Exercise
The whole listing below should be printed again exactly, with no images.

=====

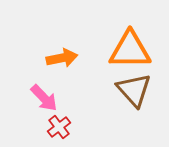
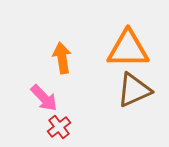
orange triangle: moved 2 px left, 1 px up
orange arrow: rotated 88 degrees counterclockwise
brown triangle: rotated 48 degrees clockwise
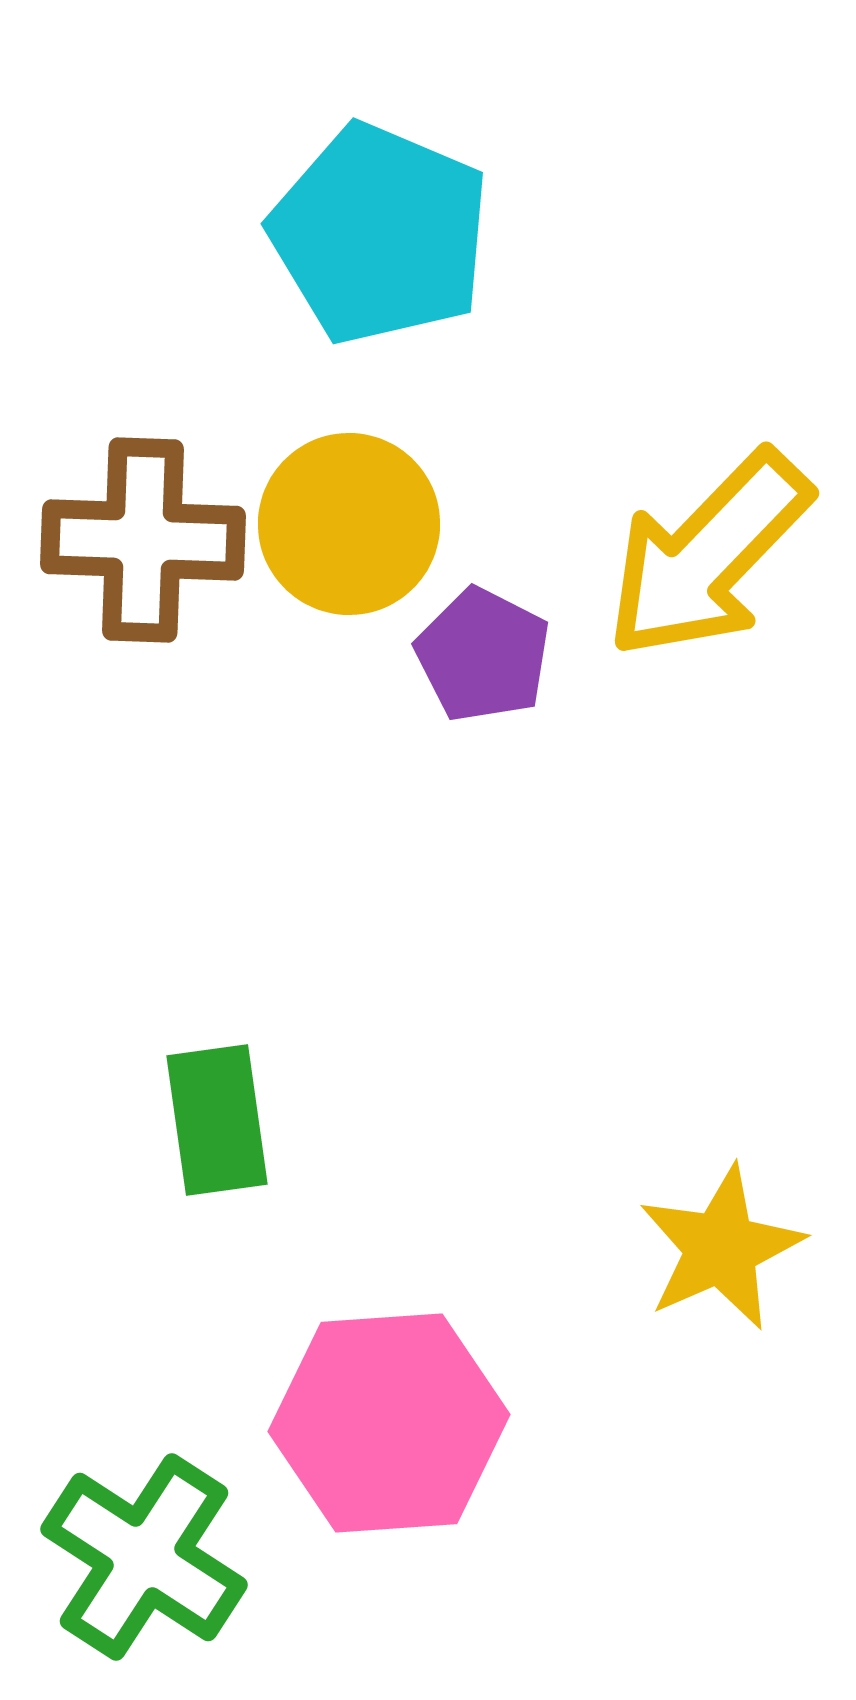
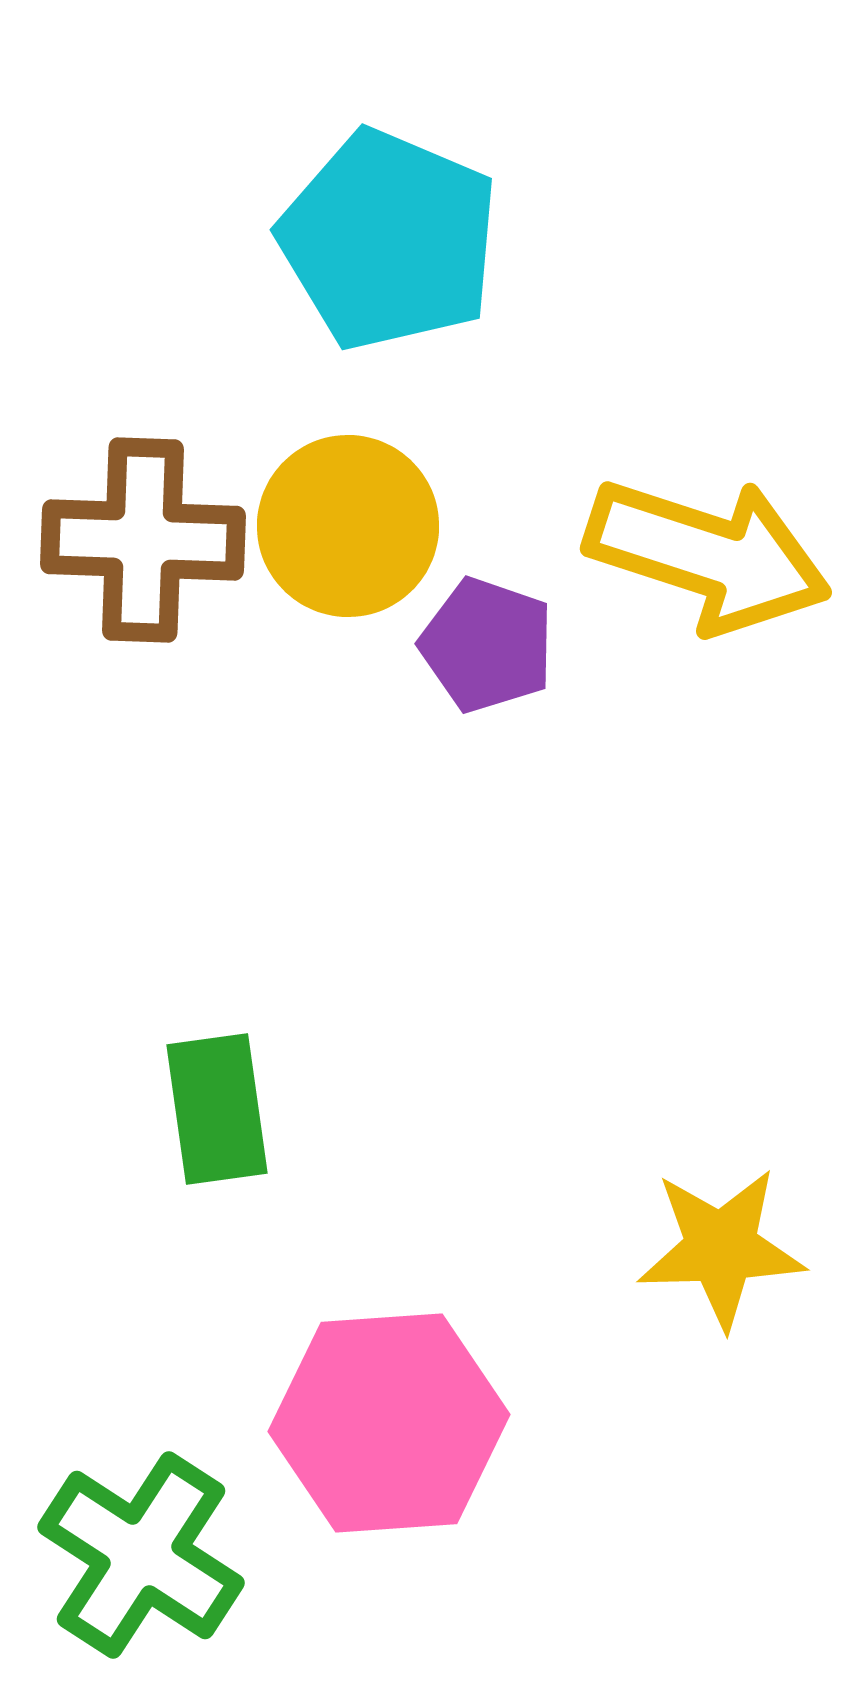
cyan pentagon: moved 9 px right, 6 px down
yellow circle: moved 1 px left, 2 px down
yellow arrow: rotated 116 degrees counterclockwise
purple pentagon: moved 4 px right, 10 px up; rotated 8 degrees counterclockwise
green rectangle: moved 11 px up
yellow star: rotated 22 degrees clockwise
green cross: moved 3 px left, 2 px up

=====

Output for this task
orange triangle: moved 2 px left, 1 px up
orange arrow: rotated 88 degrees counterclockwise
brown triangle: rotated 48 degrees clockwise
cyan pentagon: moved 9 px right, 6 px down
yellow circle: moved 1 px left, 2 px down
yellow arrow: rotated 116 degrees counterclockwise
purple pentagon: moved 4 px right, 10 px up; rotated 8 degrees counterclockwise
green rectangle: moved 11 px up
yellow star: rotated 22 degrees clockwise
green cross: moved 3 px left, 2 px up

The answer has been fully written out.